→ **What the exercise asks**
Please give an exact printout of the records, without any pictures.

→ **Given records**
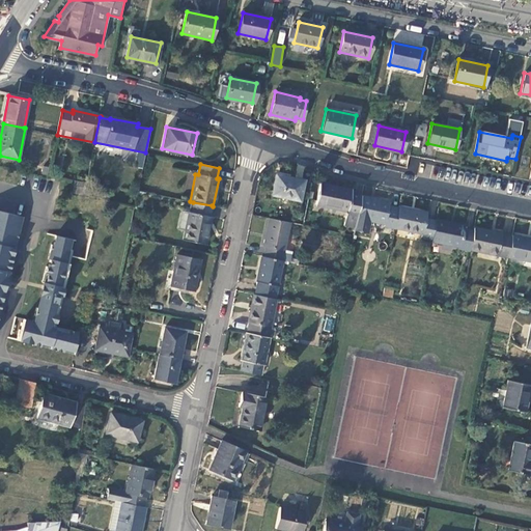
[(306,180),(278,174),(274,194),(302,200),(306,180)]
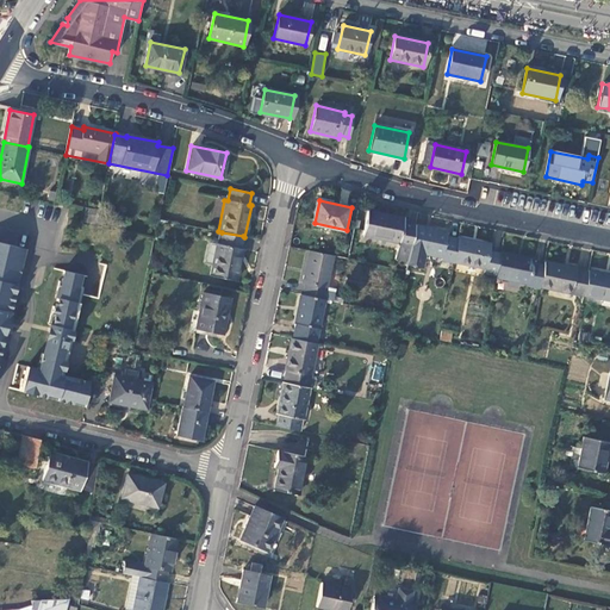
[(402,242),(398,259),(409,261),(411,250),(412,247),(416,226),(405,224),(406,219),(369,211),(365,234),(402,242)]
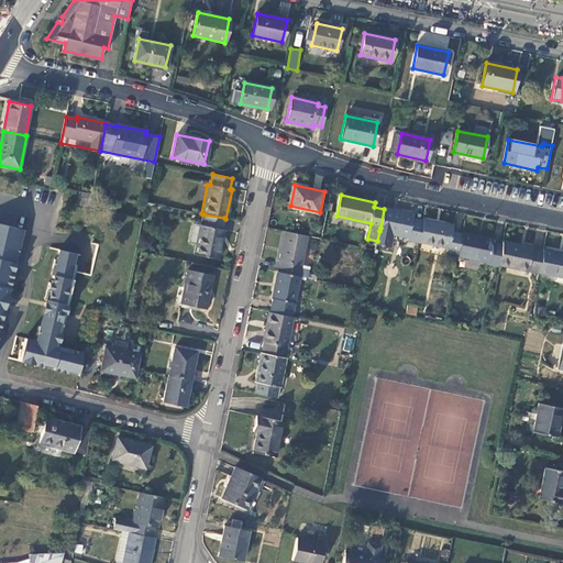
[(381,228),(379,231),(377,241),(377,244),(390,246),(394,233),(410,236),(409,240),(420,242),(424,222),(414,220),(415,216),(384,209),(381,228)]
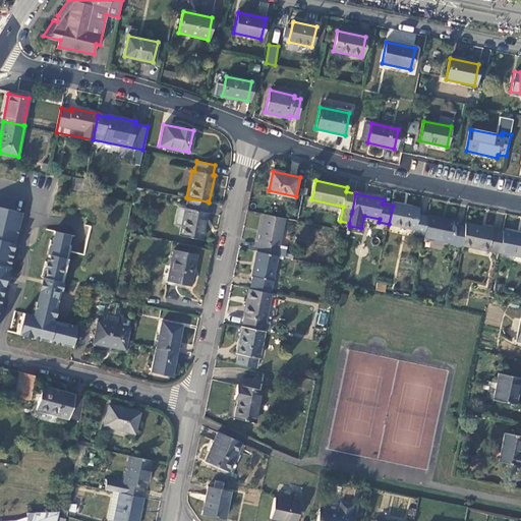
[(180,225),(179,234),(201,239),(207,212),(206,212),(208,201),(189,198),(187,208),(178,206),(174,224),(180,225)]
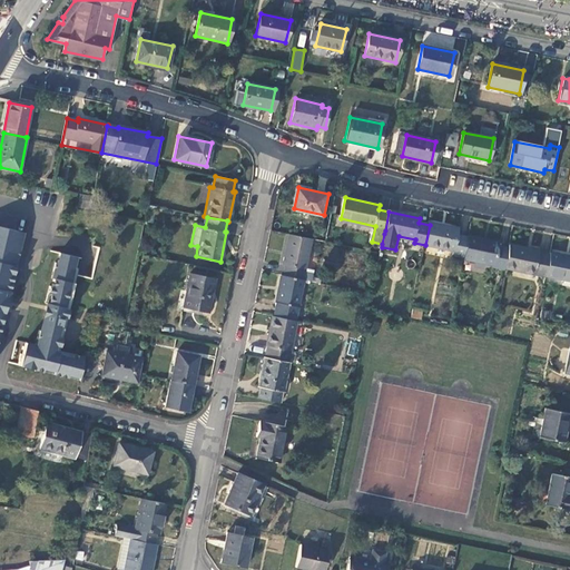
[(454,255),(465,257),(470,237),(459,235),(460,229),(430,223),(430,225),(425,245),(455,251),(454,255)]
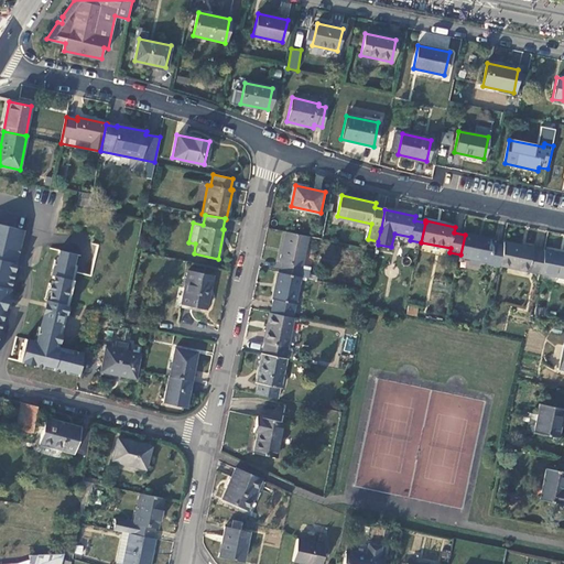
[(0,316),(20,231),(17,231),(17,228),(0,223),(0,316)]
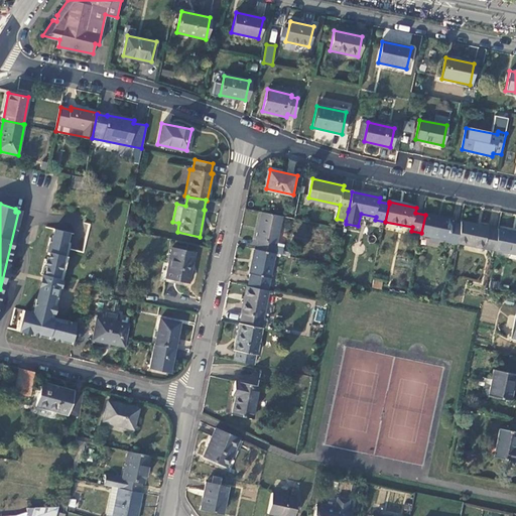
[(275,253),(283,216),(263,212),(258,239),(260,240),(258,249),(275,253)]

→ **Output below**
[(306,180),(278,174),(274,194),(302,200),(306,180)]
[(402,242),(398,259),(409,261),(411,250),(412,247),(416,226),(405,224),(406,219),(369,211),(365,234),(402,242)]
[(381,228),(379,231),(377,241),(377,244),(390,246),(394,233),(410,236),(409,240),(420,242),(424,222),(414,220),(415,216),(384,209),(381,228)]
[(180,225),(179,234),(201,239),(207,212),(206,212),(208,201),(189,198),(187,208),(178,206),(174,224),(180,225)]
[(454,255),(465,257),(470,237),(459,235),(460,229),(430,223),(430,225),(425,245),(455,251),(454,255)]
[(0,316),(20,231),(17,231),(17,228),(0,223),(0,316)]
[(275,253),(283,216),(263,212),(258,239),(260,240),(258,249),(275,253)]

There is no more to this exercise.